-- Records for the exercise follows --

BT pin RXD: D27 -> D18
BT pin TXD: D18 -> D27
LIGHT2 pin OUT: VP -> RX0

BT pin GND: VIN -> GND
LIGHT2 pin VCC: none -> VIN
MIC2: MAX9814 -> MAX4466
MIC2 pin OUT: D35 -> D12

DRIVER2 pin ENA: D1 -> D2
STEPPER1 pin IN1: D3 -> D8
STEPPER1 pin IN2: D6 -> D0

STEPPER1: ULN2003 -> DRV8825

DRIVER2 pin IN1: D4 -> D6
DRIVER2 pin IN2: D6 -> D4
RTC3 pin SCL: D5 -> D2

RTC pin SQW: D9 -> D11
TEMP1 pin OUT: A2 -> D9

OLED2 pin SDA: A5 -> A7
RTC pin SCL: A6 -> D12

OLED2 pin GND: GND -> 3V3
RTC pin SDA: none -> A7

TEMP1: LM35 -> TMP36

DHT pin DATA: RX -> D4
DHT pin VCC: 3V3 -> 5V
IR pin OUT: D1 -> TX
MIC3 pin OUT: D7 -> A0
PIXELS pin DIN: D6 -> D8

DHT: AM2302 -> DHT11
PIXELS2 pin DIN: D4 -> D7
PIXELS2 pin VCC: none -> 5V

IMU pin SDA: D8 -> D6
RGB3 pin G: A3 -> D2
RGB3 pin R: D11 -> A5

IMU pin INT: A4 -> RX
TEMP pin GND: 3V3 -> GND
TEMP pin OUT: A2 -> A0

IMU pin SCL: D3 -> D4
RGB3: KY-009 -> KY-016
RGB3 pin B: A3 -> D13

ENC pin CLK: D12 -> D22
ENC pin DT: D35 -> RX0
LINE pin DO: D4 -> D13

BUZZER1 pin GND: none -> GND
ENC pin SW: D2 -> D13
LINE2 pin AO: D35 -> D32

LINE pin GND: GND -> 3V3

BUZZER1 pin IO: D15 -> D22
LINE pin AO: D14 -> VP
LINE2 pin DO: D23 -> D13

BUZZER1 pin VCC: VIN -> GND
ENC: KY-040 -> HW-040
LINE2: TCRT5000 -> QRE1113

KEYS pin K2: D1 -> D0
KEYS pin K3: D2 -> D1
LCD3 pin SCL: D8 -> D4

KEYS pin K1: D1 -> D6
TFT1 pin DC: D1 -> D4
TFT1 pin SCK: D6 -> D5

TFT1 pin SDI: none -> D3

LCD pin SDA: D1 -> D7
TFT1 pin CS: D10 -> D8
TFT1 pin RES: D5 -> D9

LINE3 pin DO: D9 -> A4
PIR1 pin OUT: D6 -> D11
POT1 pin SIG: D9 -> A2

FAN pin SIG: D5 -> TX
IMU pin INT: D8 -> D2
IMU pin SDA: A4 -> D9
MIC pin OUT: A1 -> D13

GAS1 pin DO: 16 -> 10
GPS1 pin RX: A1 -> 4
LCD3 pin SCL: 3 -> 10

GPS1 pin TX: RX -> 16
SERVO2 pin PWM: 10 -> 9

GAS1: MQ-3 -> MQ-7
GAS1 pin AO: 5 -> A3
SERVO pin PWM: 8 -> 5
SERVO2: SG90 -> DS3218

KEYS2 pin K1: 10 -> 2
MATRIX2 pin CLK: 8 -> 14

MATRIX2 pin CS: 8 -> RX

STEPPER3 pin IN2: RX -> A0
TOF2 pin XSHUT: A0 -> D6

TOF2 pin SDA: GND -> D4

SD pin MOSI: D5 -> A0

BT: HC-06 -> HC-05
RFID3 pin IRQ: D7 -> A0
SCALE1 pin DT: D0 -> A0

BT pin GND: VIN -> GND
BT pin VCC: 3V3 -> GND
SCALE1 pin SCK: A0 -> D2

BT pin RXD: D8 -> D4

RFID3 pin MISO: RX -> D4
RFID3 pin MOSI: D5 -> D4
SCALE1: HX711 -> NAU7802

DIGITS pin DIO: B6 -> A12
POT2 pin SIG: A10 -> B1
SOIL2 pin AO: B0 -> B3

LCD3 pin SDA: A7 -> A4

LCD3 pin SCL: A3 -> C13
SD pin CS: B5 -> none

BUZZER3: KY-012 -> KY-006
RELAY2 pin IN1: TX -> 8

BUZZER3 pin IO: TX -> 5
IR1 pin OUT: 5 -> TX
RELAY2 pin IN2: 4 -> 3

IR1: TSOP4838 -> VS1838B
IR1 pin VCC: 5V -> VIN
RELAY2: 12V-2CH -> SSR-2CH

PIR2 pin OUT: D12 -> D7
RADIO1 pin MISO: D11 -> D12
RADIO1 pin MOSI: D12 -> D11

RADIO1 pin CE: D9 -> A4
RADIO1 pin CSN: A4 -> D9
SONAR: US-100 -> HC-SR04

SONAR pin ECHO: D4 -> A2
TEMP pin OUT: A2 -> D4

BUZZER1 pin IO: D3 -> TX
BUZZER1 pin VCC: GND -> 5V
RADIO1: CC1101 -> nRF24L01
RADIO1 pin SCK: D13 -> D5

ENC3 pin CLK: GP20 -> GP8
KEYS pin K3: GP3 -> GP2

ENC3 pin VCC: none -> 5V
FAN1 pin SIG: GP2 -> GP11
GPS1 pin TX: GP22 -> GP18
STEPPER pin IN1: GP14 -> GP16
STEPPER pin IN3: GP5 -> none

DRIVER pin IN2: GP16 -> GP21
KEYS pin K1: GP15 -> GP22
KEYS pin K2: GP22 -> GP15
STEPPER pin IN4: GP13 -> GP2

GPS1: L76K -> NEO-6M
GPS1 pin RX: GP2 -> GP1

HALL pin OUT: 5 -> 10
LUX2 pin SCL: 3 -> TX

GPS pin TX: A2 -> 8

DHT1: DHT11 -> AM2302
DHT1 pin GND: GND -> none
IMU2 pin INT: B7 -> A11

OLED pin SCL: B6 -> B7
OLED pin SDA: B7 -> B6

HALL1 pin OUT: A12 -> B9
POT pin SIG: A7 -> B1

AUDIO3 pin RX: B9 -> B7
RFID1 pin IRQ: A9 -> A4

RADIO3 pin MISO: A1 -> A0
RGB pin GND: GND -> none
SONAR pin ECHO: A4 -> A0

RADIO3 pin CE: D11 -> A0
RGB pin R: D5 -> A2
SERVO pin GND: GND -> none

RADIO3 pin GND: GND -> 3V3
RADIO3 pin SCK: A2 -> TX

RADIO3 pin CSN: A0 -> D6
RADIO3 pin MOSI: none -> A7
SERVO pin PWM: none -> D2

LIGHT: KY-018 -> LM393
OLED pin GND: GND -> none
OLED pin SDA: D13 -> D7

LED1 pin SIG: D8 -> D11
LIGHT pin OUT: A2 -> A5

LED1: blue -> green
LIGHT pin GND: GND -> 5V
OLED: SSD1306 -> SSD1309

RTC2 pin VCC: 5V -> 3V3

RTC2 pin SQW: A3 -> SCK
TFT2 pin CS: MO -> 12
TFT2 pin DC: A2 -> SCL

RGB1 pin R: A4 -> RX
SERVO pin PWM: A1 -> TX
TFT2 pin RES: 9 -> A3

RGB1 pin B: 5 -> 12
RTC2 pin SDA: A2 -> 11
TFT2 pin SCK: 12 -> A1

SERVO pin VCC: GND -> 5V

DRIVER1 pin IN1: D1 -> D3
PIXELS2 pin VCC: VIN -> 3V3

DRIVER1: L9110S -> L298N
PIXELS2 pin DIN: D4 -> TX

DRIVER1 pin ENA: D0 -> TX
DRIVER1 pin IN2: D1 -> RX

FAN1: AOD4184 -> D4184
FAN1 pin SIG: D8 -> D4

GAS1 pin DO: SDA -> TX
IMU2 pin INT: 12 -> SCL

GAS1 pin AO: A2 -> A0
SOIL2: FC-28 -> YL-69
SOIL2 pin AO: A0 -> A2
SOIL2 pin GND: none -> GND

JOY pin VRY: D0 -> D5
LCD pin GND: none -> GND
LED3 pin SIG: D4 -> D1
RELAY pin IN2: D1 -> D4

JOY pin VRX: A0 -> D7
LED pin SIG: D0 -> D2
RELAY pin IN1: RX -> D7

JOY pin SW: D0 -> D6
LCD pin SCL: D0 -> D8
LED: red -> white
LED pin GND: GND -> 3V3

-- Records for the exercise concluded --

— What is required —
Within the material above, transcribe exactly the lines that run from the line holding "MIC2: MAX9814 -> MAX4466" through the line holding "LCD3 pin SDA: A7 -> A4".

— Expected answer —
MIC2: MAX9814 -> MAX4466
MIC2 pin OUT: D35 -> D12

DRIVER2 pin ENA: D1 -> D2
STEPPER1 pin IN1: D3 -> D8
STEPPER1 pin IN2: D6 -> D0

STEPPER1: ULN2003 -> DRV8825

DRIVER2 pin IN1: D4 -> D6
DRIVER2 pin IN2: D6 -> D4
RTC3 pin SCL: D5 -> D2

RTC pin SQW: D9 -> D11
TEMP1 pin OUT: A2 -> D9

OLED2 pin SDA: A5 -> A7
RTC pin SCL: A6 -> D12

OLED2 pin GND: GND -> 3V3
RTC pin SDA: none -> A7

TEMP1: LM35 -> TMP36

DHT pin DATA: RX -> D4
DHT pin VCC: 3V3 -> 5V
IR pin OUT: D1 -> TX
MIC3 pin OUT: D7 -> A0
PIXELS pin DIN: D6 -> D8

DHT: AM2302 -> DHT11
PIXELS2 pin DIN: D4 -> D7
PIXELS2 pin VCC: none -> 5V

IMU pin SDA: D8 -> D6
RGB3 pin G: A3 -> D2
RGB3 pin R: D11 -> A5

IMU pin INT: A4 -> RX
TEMP pin GND: 3V3 -> GND
TEMP pin OUT: A2 -> A0

IMU pin SCL: D3 -> D4
RGB3: KY-009 -> KY-016
RGB3 pin B: A3 -> D13

ENC pin CLK: D12 -> D22
ENC pin DT: D35 -> RX0
LINE pin DO: D4 -> D13

BUZZER1 pin GND: none -> GND
ENC pin SW: D2 -> D13
LINE2 pin AO: D35 -> D32

LINE pin GND: GND -> 3V3

BUZZER1 pin IO: D15 -> D22
LINE pin AO: D14 -> VP
LINE2 pin DO: D23 -> D13

BUZZER1 pin VCC: VIN -> GND
ENC: KY-040 -> HW-040
LINE2: TCRT5000 -> QRE1113

KEYS pin K2: D1 -> D0
KEYS pin K3: D2 -> D1
LCD3 pin SCL: D8 -> D4

KEYS pin K1: D1 -> D6
TFT1 pin DC: D1 -> D4
TFT1 pin SCK: D6 -> D5

TFT1 pin SDI: none -> D3

LCD pin SDA: D1 -> D7
TFT1 pin CS: D10 -> D8
TFT1 pin RES: D5 -> D9

LINE3 pin DO: D9 -> A4
PIR1 pin OUT: D6 -> D11
POT1 pin SIG: D9 -> A2

FAN pin SIG: D5 -> TX
IMU pin INT: D8 -> D2
IMU pin SDA: A4 -> D9
MIC pin OUT: A1 -> D13

GAS1 pin DO: 16 -> 10
GPS1 pin RX: A1 -> 4
LCD3 pin SCL: 3 -> 10

GPS1 pin TX: RX -> 16
SERVO2 pin PWM: 10 -> 9

GAS1: MQ-3 -> MQ-7
GAS1 pin AO: 5 -> A3
SERVO pin PWM: 8 -> 5
SERVO2: SG90 -> DS3218

KEYS2 pin K1: 10 -> 2
MATRIX2 pin CLK: 8 -> 14

MATRIX2 pin CS: 8 -> RX

STEPPER3 pin IN2: RX -> A0
TOF2 pin XSHUT: A0 -> D6

TOF2 pin SDA: GND -> D4

SD pin MOSI: D5 -> A0

BT: HC-06 -> HC-05
RFID3 pin IRQ: D7 -> A0
SCALE1 pin DT: D0 -> A0

BT pin GND: VIN -> GND
BT pin VCC: 3V3 -> GND
SCALE1 pin SCK: A0 -> D2

BT pin RXD: D8 -> D4

RFID3 pin MISO: RX -> D4
RFID3 pin MOSI: D5 -> D4
SCALE1: HX711 -> NAU7802

DIGITS pin DIO: B6 -> A12
POT2 pin SIG: A10 -> B1
SOIL2 pin AO: B0 -> B3

LCD3 pin SDA: A7 -> A4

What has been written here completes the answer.